EXERCISE: Only the lines below starting at the one containing "Someone swapped the Kopfhörer" and ending at the one containing "Someone took away the Kuchen" belong in the answer, each copied exactly.

DATA SUPPLIED:

::::

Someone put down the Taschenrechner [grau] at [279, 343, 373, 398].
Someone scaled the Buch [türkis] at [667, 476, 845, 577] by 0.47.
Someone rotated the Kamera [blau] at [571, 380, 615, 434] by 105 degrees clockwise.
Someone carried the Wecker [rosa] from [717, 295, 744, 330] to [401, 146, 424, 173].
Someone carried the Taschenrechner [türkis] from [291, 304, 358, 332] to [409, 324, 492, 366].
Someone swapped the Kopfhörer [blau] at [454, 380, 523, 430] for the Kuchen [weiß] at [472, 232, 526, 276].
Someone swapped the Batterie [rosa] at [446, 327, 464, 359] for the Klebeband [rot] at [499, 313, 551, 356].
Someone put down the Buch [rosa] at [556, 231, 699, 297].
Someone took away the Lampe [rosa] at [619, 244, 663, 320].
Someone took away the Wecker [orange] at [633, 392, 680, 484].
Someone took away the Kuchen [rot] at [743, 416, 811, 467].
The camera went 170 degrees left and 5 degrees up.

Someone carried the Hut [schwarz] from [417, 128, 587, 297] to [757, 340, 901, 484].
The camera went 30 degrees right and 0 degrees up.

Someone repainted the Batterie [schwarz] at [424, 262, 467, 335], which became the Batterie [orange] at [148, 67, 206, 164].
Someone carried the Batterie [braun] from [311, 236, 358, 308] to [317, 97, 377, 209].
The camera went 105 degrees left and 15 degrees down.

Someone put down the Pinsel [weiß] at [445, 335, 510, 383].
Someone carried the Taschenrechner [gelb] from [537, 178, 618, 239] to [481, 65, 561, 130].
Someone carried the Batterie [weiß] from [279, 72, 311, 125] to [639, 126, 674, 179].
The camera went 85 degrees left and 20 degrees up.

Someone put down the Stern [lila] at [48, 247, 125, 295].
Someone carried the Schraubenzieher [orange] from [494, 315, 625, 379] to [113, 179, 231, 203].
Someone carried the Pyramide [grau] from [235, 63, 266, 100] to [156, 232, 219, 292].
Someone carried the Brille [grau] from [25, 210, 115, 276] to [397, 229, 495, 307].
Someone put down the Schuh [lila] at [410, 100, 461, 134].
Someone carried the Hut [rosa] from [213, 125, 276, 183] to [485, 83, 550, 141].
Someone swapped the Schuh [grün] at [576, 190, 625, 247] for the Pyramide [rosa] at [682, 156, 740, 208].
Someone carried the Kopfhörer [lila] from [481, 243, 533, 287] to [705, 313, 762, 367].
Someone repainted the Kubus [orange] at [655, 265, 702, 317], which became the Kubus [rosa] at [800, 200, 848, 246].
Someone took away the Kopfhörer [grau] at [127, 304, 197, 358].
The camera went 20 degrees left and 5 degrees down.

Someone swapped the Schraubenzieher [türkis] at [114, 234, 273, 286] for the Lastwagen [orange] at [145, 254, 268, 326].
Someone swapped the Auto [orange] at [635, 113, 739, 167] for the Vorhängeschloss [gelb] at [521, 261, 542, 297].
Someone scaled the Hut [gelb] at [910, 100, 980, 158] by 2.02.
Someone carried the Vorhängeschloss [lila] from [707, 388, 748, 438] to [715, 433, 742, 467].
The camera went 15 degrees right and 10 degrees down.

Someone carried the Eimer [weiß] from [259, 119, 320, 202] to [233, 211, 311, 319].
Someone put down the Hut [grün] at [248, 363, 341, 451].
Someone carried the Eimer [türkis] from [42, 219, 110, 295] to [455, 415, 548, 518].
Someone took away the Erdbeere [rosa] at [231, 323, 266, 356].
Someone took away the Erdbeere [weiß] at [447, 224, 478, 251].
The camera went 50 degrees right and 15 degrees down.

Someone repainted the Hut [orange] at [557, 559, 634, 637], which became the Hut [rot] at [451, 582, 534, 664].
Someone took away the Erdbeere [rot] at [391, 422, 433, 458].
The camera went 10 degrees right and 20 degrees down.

::::

REPLY TO THE TASK:
Someone swapped the Kopfhörer [blau] at [454, 380, 523, 430] for the Kuchen [weiß] at [472, 232, 526, 276].
Someone swapped the Batterie [rosa] at [446, 327, 464, 359] for the Klebeband [rot] at [499, 313, 551, 356].
Someone put down the Buch [rosa] at [556, 231, 699, 297].
Someone took away the Lampe [rosa] at [619, 244, 663, 320].
Someone took away the Wecker [orange] at [633, 392, 680, 484].
Someone took away the Kuchen [rot] at [743, 416, 811, 467].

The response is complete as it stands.